- SUPPLIED DATA
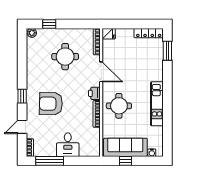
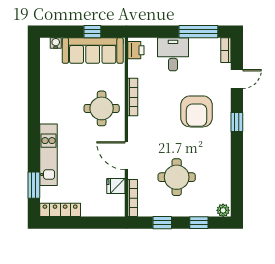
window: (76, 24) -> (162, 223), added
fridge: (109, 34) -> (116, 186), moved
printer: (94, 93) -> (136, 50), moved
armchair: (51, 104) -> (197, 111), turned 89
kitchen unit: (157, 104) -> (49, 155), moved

...

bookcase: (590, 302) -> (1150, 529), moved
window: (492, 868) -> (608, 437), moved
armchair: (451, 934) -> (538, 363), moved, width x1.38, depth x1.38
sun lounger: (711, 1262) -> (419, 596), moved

- ASSIGNMENT
Show the lines in the entries above that include the string "moved".

- ANSWER
fridge: (109, 34) -> (116, 186), moved
printer: (94, 93) -> (136, 50), moved
kitchen unit: (157, 104) -> (49, 155), moved
bookcase: (590, 302) -> (1150, 529), moved
window: (492, 868) -> (608, 437), moved
armchair: (451, 934) -> (538, 363), moved, width x1.38, depth x1.38
sun lounger: (711, 1262) -> (419, 596), moved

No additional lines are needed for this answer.